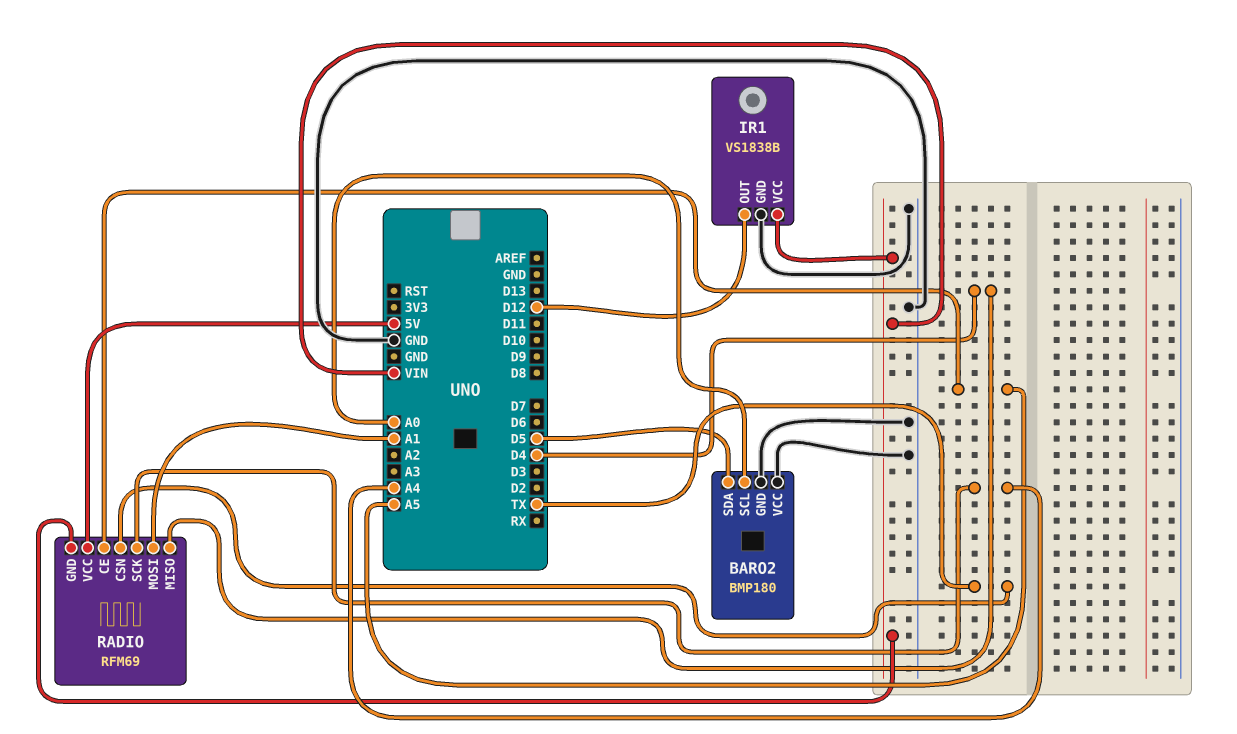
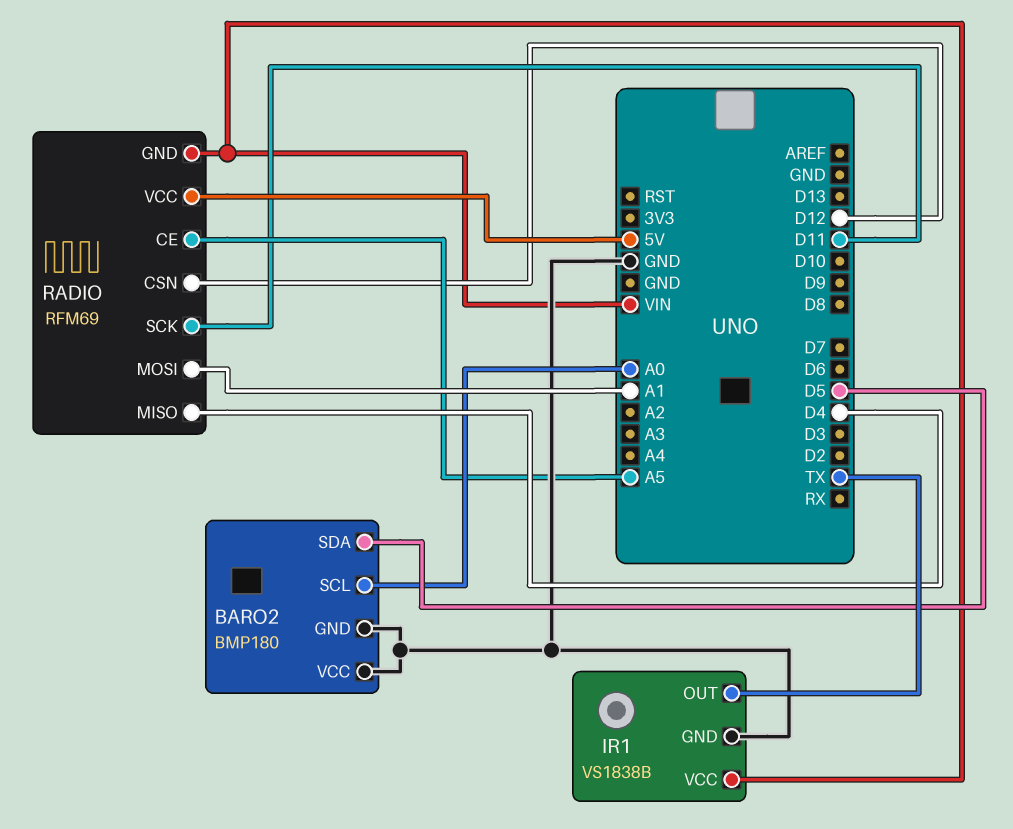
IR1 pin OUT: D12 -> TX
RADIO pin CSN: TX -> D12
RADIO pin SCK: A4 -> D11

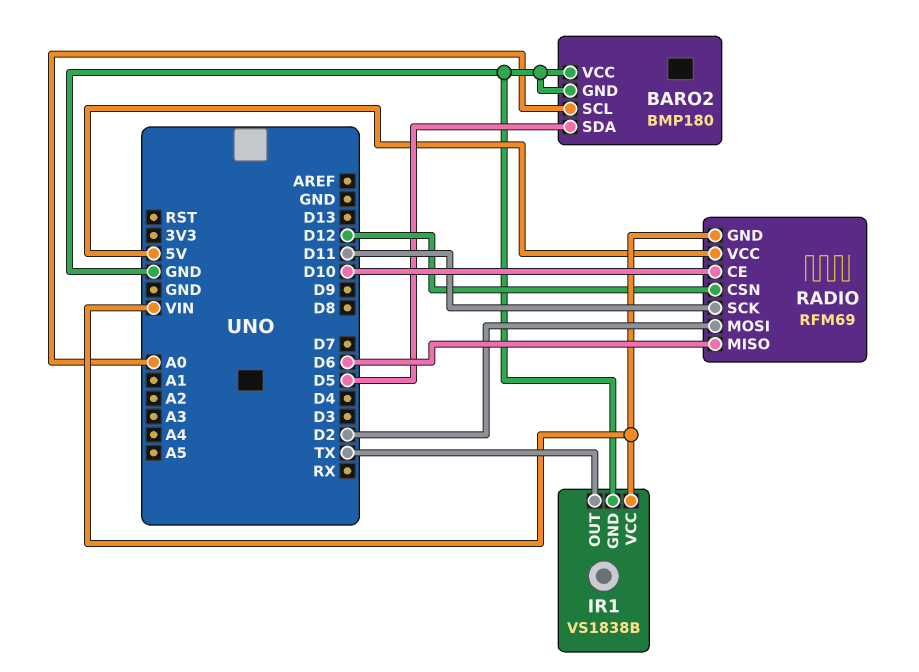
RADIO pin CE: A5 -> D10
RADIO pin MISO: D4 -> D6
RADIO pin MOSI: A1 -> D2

------------------------------------------------------------------------

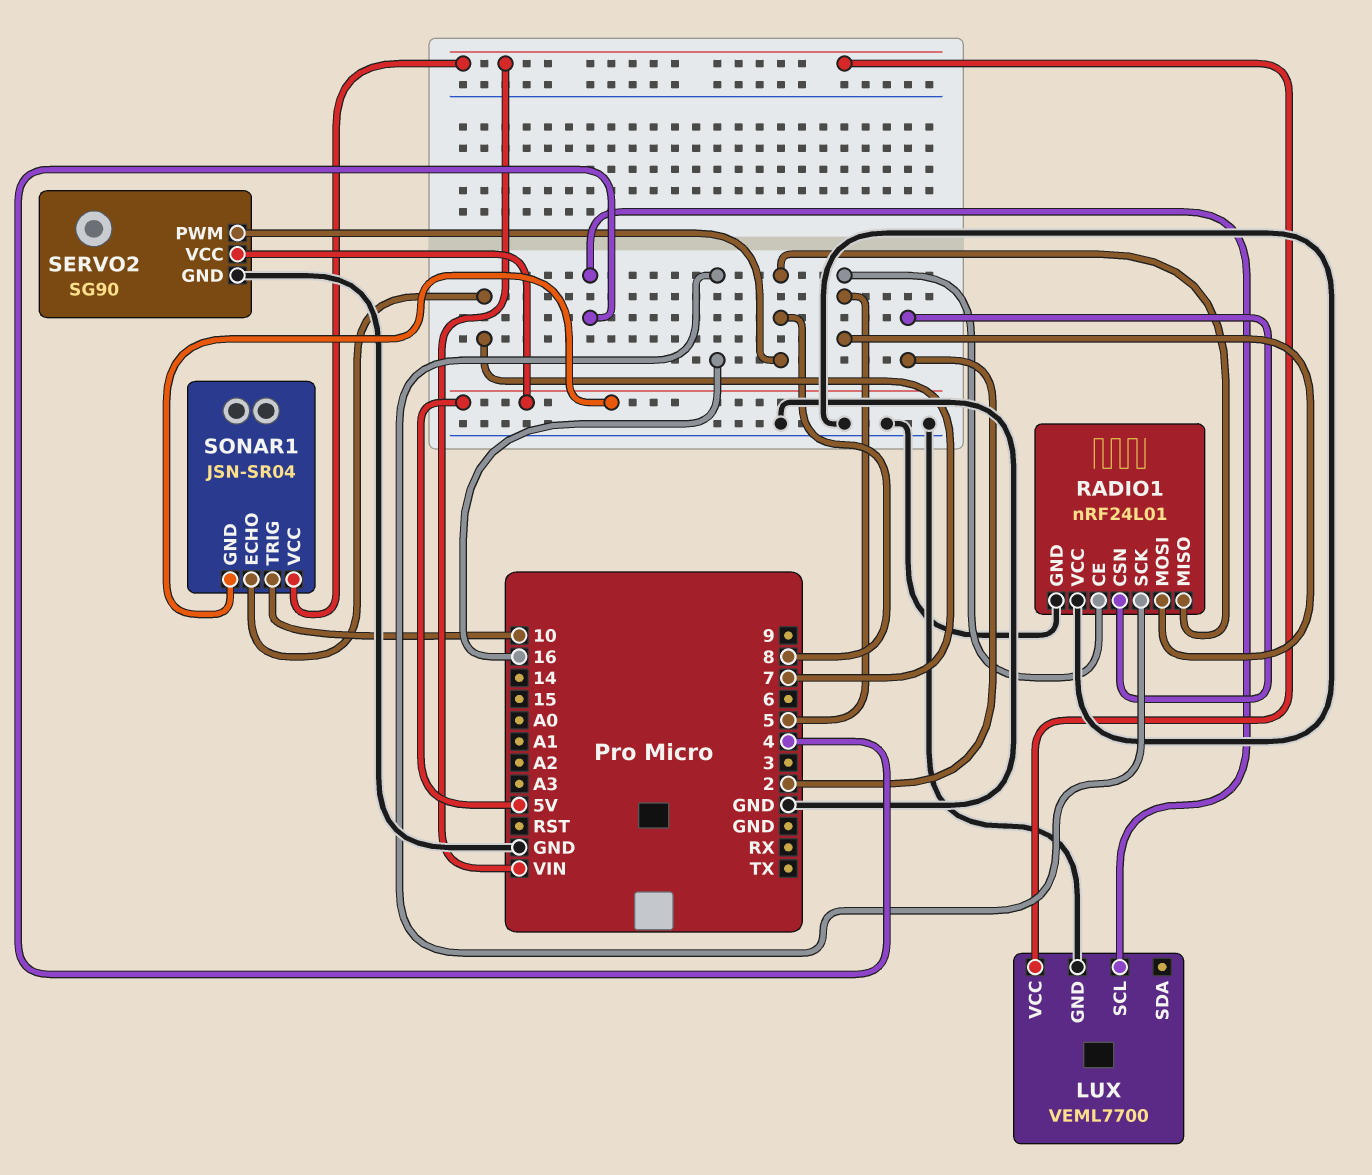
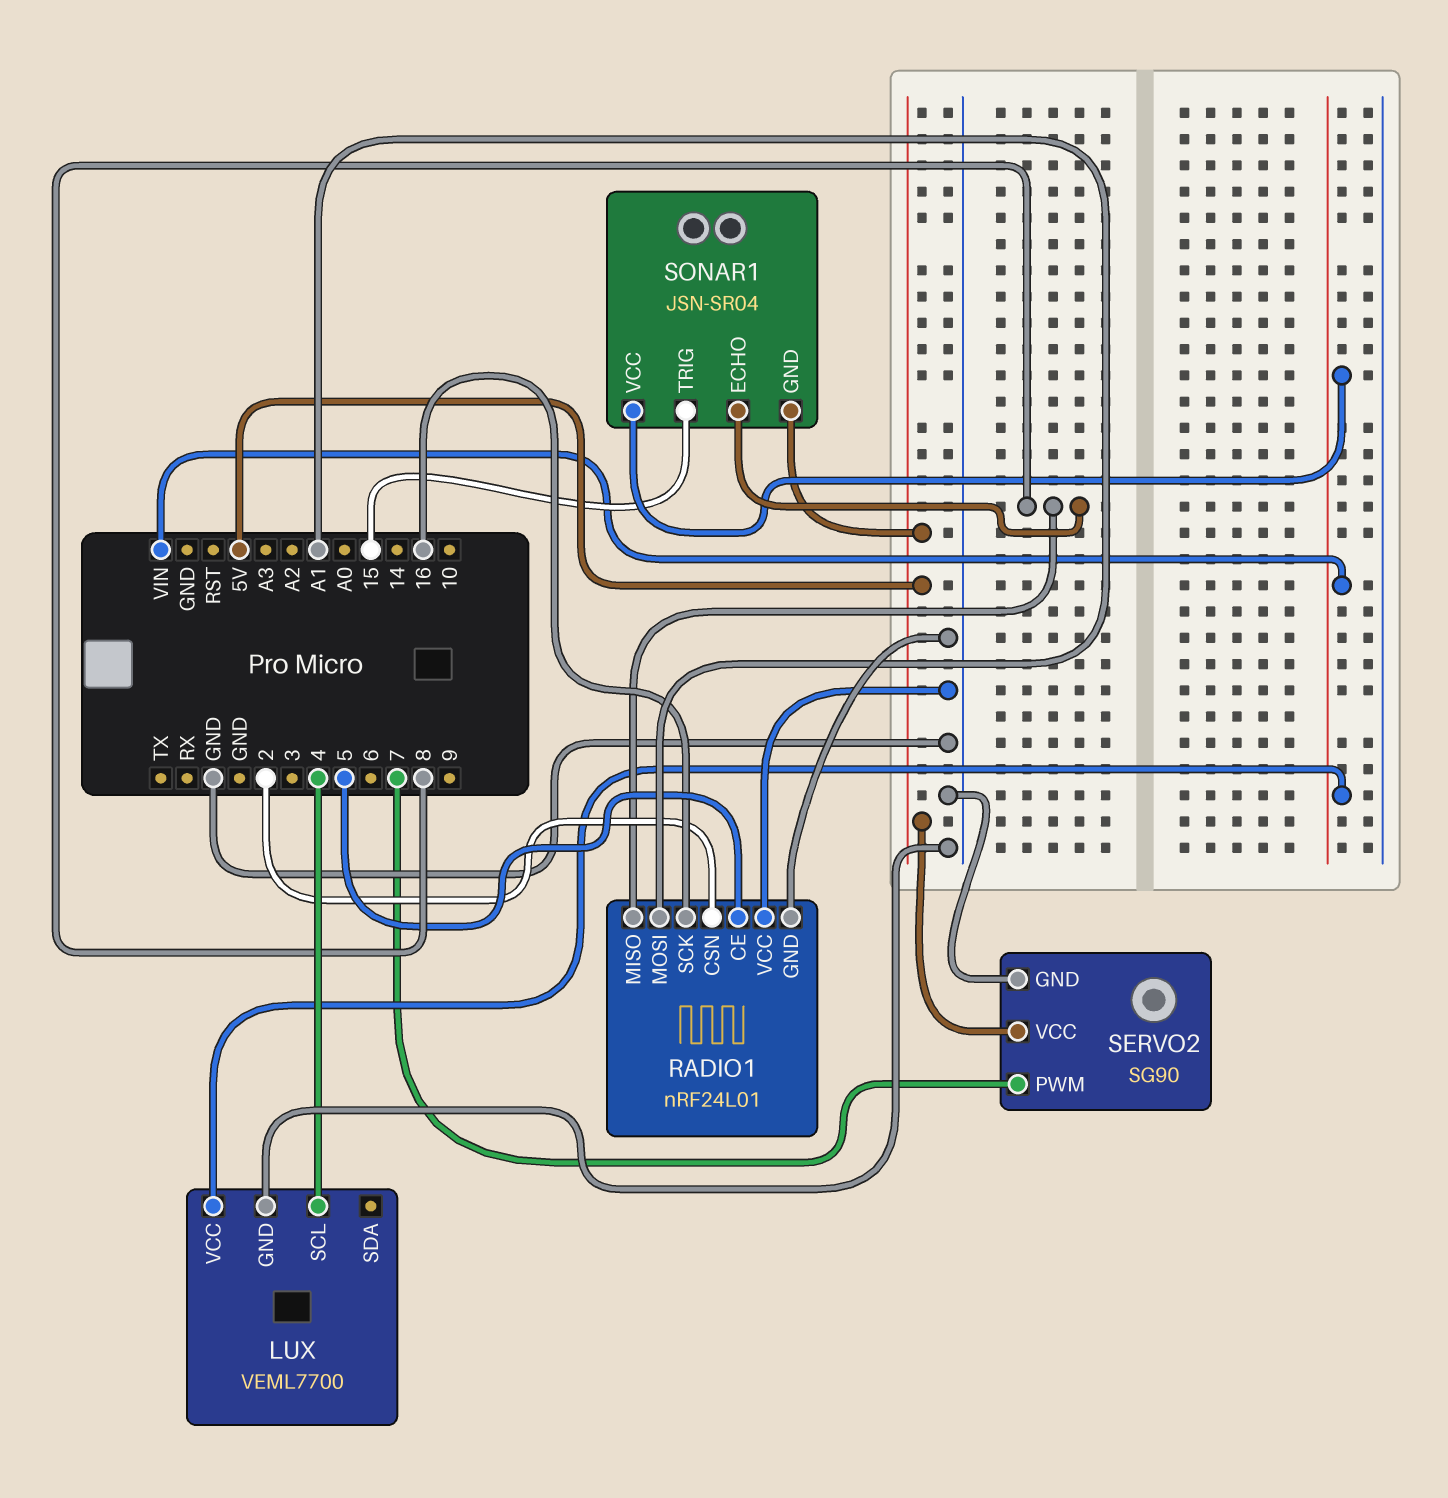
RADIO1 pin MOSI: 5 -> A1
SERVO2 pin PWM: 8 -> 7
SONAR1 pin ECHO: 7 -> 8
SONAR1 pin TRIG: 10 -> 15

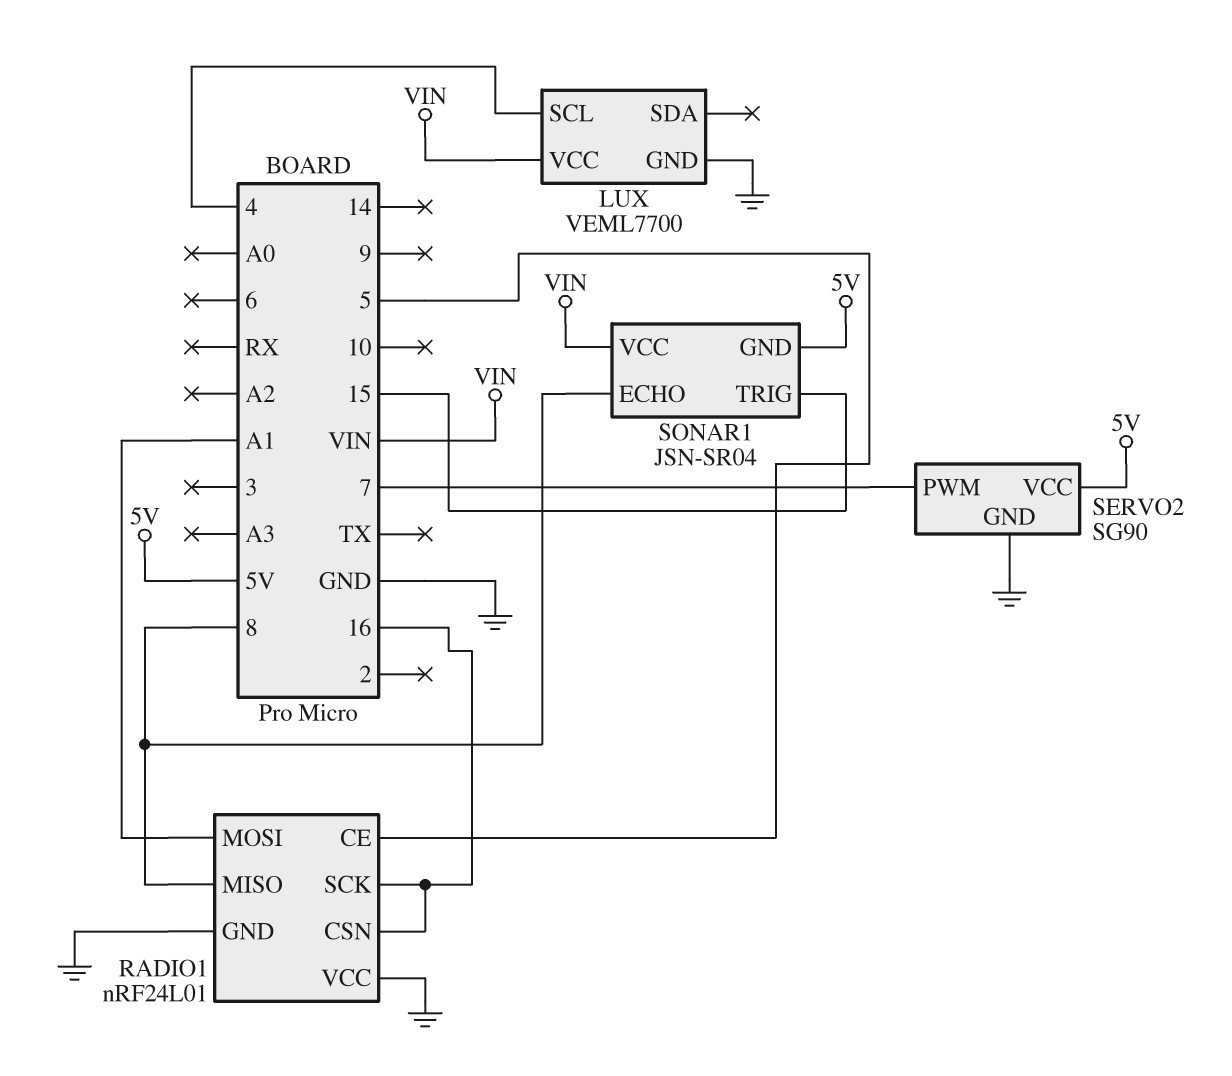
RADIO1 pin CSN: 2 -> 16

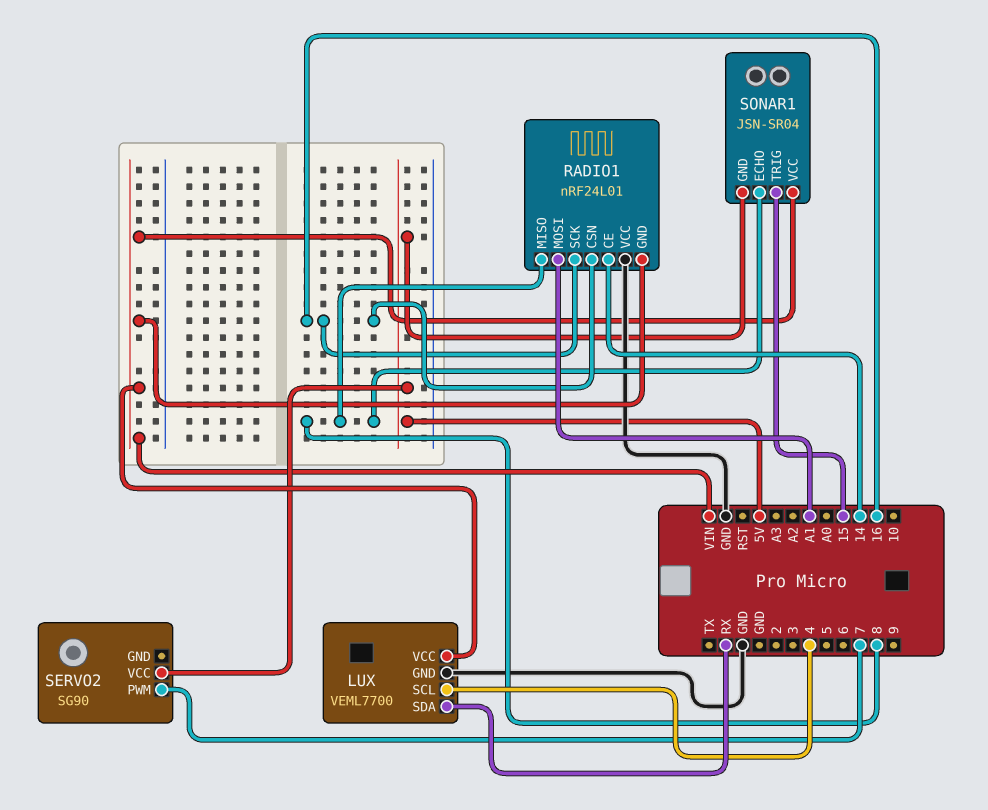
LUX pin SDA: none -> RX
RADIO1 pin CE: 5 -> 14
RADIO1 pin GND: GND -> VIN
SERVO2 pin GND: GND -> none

------------------------------------------------------------------------

Exercise requirements
Starting at the line containing "SONAR1 pin ECHO: 7 -> 8" and stopping at the line containing "SERVO2 pin GND: GND -> none", output every line above exactly, both ends included, with pictures omitted.

Written answer
SONAR1 pin ECHO: 7 -> 8
SONAR1 pin TRIG: 10 -> 15

RADIO1 pin CSN: 2 -> 16

LUX pin SDA: none -> RX
RADIO1 pin CE: 5 -> 14
RADIO1 pin GND: GND -> VIN
SERVO2 pin GND: GND -> none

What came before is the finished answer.